*** Records to use Section Begins ***

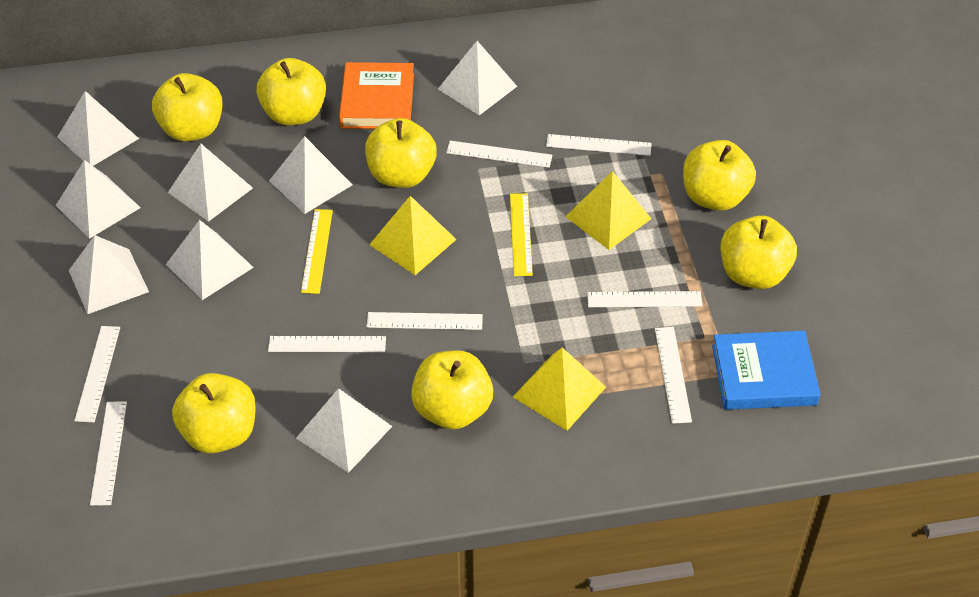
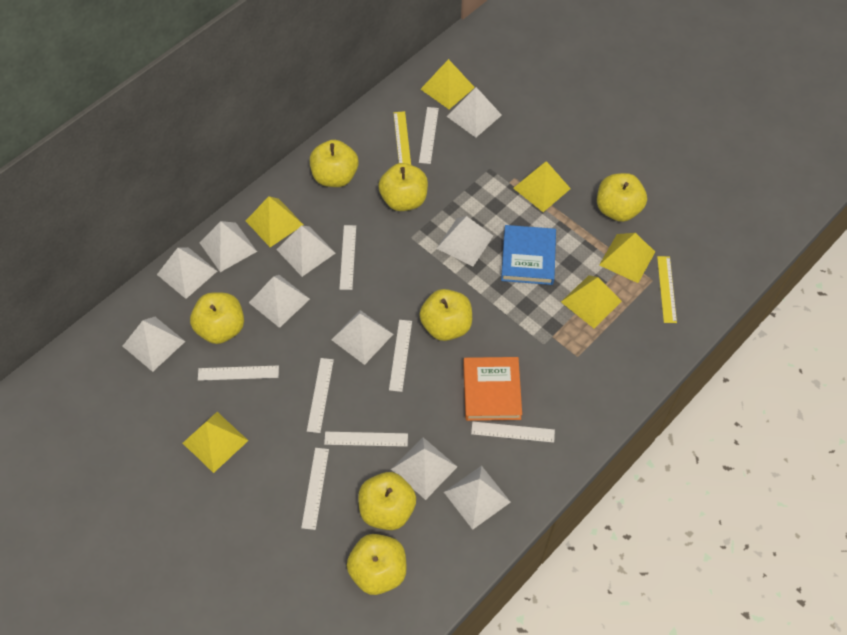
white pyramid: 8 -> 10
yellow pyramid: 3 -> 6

*** Records to use Section Ends ***
*** Records to use Section Begins ***

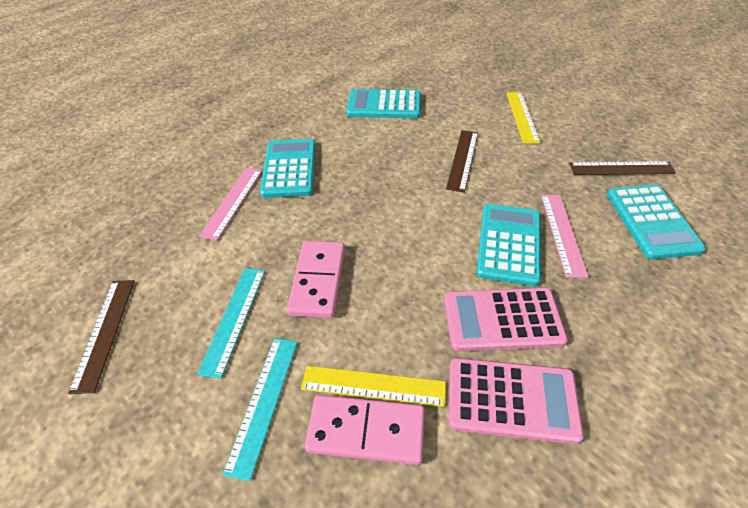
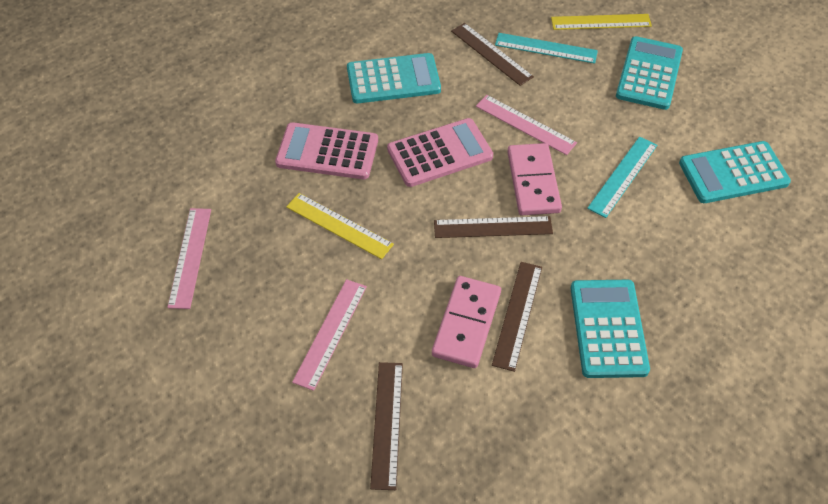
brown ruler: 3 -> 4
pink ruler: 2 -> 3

*** Records to use Section Ends ***

Problem details: Give the count of lines in the listing where the word "pyramid" occurs, with no further words.

Answer for the task: 2